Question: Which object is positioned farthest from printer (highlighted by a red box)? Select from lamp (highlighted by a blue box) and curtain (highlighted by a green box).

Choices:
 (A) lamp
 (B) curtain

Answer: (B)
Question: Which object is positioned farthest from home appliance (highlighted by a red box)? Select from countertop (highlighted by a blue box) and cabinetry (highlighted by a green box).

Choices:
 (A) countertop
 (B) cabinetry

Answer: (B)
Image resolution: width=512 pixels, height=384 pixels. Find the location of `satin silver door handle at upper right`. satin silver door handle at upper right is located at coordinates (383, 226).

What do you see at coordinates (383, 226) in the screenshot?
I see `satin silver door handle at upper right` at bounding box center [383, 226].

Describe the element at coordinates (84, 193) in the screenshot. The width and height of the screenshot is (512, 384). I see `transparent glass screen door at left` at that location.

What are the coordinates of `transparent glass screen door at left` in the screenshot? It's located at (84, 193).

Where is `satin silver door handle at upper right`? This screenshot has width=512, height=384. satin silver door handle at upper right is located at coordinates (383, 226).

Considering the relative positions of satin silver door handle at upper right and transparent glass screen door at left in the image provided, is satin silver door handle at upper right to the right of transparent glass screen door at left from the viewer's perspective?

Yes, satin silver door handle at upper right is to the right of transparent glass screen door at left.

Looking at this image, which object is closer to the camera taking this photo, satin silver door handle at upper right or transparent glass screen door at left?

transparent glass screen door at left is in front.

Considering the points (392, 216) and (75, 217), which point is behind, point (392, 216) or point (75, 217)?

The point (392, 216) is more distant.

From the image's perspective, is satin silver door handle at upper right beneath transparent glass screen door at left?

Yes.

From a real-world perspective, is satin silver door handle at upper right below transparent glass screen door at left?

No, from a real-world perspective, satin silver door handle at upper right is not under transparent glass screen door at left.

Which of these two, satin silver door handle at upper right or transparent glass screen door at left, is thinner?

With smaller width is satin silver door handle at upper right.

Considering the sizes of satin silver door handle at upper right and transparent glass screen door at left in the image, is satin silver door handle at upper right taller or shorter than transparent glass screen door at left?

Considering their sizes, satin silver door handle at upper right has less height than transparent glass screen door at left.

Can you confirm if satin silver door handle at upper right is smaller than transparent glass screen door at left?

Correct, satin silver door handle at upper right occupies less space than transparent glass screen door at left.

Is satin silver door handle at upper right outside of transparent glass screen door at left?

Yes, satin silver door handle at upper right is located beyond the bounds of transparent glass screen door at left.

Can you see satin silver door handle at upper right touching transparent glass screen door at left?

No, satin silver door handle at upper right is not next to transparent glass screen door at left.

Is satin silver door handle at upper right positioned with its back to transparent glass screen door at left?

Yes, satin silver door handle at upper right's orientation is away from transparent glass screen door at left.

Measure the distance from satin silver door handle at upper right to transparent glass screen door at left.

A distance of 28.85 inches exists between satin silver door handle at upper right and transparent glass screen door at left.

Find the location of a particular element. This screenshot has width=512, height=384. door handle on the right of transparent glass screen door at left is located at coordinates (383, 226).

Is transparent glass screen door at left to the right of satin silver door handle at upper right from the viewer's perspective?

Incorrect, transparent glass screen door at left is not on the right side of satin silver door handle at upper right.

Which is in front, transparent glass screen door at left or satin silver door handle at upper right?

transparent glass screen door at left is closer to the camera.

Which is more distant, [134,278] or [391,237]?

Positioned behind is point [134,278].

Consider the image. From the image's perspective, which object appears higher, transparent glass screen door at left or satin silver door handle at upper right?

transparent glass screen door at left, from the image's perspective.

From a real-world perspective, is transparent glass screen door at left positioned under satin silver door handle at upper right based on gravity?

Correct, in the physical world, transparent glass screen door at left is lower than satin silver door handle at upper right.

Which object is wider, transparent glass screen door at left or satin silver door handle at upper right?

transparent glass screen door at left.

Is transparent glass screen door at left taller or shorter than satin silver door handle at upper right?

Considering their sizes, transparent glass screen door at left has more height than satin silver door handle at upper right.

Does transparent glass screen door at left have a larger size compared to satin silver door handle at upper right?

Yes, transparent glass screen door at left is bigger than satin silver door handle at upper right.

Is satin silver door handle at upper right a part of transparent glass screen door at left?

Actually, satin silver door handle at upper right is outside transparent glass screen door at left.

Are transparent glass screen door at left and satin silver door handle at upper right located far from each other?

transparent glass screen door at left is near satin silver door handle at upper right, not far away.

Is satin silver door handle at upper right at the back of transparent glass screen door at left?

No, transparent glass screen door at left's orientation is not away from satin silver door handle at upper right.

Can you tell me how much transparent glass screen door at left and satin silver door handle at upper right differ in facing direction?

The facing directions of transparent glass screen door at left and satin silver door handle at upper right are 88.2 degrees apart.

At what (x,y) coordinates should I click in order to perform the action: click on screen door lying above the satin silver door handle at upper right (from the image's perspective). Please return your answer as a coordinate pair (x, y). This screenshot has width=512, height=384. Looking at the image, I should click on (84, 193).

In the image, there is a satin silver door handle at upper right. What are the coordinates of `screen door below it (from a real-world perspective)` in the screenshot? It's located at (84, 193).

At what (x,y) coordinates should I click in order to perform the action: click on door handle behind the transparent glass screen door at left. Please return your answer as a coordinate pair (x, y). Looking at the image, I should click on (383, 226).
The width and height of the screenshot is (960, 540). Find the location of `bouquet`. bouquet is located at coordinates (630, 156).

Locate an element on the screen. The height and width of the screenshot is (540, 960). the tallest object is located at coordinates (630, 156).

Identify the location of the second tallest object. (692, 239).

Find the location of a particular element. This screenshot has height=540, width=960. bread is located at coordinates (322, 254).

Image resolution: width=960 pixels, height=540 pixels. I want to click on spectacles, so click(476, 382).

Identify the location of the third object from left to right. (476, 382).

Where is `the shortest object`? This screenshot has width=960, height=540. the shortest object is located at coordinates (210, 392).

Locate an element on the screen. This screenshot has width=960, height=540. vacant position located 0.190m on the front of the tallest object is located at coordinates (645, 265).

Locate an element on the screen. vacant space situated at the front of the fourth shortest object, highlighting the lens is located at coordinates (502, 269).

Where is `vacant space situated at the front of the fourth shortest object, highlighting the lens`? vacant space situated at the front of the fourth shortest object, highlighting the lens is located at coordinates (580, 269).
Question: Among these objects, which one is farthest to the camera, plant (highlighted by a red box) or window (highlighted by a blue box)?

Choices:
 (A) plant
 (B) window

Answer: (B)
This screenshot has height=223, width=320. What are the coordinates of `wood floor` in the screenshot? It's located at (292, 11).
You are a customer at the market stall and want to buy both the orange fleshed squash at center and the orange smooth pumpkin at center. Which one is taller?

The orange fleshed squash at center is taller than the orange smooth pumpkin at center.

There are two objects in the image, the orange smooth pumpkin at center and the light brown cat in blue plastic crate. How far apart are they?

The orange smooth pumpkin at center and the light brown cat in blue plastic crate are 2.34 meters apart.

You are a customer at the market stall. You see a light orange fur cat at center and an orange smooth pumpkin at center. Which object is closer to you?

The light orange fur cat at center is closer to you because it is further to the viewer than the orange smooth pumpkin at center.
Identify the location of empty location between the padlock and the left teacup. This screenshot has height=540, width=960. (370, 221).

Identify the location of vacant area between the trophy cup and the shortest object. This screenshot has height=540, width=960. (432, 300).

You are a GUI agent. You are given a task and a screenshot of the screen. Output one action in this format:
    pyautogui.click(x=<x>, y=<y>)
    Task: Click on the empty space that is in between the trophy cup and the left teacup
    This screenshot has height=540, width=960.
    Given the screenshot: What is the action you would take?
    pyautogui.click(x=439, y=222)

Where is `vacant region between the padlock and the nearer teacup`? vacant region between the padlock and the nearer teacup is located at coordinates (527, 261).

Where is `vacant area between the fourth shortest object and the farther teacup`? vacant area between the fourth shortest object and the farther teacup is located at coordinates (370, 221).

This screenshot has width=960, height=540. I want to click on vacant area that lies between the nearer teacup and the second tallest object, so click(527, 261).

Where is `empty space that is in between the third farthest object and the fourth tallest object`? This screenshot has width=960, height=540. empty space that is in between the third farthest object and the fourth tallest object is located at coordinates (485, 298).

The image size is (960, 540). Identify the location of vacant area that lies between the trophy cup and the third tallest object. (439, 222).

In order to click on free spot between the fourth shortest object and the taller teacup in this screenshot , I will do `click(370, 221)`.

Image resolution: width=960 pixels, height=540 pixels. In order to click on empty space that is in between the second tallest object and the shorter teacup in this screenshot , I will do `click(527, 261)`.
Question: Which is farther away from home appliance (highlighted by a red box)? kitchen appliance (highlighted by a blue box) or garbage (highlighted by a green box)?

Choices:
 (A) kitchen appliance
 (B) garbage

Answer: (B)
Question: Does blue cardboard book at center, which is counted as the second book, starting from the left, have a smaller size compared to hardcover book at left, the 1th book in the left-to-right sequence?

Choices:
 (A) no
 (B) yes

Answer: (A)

▶ [Problem to work on]
Rewrite the part of the material that begins at the line containing "Looking at this" and ends after the line containing "Considering the points", replacing "camera" with "viewer" and leaving everything else unchanged.

▶ [Completed task]
Looking at this image, which object is closer to the viewer taking this photo, satin silver door handle at upper right or transparent glass screen door at left?

transparent glass screen door at left is in front.

Considering the points (392, 216) and (75, 217), which point is behind, point (392, 216) or point (75, 217)?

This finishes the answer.